**YOUR TASK:**
Please locate every line in the items that contains the word "appoggiatura", and copy each of those lines.

[Data records]
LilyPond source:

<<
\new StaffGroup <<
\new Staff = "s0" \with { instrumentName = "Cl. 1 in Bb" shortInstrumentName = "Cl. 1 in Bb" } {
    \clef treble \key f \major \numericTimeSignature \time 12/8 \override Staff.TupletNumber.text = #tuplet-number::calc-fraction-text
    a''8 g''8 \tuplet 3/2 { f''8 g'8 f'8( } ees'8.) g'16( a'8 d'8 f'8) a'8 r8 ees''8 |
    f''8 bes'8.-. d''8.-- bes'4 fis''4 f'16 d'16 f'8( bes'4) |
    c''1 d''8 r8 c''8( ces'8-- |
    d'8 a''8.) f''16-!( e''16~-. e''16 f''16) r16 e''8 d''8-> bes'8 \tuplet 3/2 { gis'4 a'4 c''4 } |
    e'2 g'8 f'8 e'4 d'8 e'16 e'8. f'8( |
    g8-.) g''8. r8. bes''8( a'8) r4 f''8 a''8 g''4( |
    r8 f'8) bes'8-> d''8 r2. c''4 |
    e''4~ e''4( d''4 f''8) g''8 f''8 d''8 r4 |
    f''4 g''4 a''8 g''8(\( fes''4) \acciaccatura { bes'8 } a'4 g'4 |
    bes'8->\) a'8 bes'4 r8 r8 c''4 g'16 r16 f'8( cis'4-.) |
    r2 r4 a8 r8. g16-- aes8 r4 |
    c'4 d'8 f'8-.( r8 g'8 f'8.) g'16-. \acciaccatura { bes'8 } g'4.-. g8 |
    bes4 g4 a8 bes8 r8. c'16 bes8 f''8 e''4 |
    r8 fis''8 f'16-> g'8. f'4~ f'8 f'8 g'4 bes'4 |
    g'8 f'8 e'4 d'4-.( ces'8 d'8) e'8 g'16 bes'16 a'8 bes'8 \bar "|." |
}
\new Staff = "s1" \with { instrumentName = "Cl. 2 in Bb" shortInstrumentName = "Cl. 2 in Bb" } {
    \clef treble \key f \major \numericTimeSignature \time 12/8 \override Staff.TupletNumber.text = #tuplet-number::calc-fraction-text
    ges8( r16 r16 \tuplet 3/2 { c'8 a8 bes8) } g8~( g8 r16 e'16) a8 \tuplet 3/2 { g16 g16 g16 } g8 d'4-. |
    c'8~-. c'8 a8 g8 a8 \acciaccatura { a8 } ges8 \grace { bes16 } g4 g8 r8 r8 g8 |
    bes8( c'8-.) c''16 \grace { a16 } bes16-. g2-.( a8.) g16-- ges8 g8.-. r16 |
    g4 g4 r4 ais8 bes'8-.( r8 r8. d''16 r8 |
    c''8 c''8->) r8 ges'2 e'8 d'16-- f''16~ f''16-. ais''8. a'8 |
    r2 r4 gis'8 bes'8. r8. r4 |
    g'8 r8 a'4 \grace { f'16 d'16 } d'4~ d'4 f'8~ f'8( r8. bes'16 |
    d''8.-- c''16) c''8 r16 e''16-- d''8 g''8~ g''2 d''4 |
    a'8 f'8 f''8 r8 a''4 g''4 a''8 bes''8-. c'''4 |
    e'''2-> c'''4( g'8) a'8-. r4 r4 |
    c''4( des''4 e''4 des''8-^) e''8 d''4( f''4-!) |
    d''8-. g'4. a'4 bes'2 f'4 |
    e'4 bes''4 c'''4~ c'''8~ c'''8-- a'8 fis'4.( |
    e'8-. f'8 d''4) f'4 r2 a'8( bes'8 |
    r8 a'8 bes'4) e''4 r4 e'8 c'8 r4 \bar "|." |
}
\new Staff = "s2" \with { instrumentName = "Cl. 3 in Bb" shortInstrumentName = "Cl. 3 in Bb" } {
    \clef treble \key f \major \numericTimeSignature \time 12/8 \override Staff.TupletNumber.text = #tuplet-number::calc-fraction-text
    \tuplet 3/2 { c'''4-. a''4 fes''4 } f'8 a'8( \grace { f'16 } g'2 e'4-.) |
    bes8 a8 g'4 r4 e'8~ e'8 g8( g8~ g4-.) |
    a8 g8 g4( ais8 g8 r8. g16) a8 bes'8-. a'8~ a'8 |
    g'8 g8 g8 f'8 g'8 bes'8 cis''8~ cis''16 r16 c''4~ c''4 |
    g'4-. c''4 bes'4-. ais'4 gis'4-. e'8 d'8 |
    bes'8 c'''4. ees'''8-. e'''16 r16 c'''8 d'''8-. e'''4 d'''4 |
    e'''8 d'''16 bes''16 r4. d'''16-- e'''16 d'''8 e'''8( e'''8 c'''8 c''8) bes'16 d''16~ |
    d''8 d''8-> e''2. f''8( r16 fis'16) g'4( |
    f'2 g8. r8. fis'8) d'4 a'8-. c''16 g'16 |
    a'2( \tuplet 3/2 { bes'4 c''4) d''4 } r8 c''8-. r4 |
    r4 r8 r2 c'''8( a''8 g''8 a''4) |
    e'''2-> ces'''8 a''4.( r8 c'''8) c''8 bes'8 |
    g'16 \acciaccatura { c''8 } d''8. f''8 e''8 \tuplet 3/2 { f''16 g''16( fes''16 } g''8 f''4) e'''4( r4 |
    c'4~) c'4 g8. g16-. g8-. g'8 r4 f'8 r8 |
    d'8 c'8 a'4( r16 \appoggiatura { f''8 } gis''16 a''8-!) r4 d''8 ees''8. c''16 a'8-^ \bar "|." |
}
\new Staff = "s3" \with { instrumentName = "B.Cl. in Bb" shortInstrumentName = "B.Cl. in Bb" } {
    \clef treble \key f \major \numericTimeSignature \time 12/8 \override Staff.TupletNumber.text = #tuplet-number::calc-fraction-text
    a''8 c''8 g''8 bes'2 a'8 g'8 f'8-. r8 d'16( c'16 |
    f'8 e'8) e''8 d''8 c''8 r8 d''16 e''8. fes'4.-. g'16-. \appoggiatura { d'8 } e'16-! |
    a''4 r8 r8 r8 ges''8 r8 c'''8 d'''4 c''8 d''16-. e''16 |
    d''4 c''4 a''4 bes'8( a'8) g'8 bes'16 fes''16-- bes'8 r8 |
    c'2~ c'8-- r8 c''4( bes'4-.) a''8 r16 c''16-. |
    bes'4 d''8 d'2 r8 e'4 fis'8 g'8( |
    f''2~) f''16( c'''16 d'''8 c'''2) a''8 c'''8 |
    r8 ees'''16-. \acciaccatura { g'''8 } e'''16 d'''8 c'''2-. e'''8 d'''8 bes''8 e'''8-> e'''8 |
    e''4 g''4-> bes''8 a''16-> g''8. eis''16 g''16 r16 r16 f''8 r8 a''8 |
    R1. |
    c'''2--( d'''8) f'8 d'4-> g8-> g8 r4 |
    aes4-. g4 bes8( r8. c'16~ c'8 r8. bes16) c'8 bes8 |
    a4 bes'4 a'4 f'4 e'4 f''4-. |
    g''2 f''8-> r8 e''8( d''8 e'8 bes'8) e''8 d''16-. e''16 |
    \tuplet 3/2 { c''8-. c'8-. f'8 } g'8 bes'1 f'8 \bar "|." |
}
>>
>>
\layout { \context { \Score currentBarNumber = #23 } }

**FULL RESPONSE:**
    d'8 c'8 a'4( r16 \appoggiatura { f''8 } gis''16 a''8-!) r4 d''8 ees''8. c''16 a'8-^ \bar "|." |
    f'8 e'8) e''8 d''8 c''8 r8 d''16 e''8. fes'4.-. g'16-. \appoggiatura { d'8 } e'16-! |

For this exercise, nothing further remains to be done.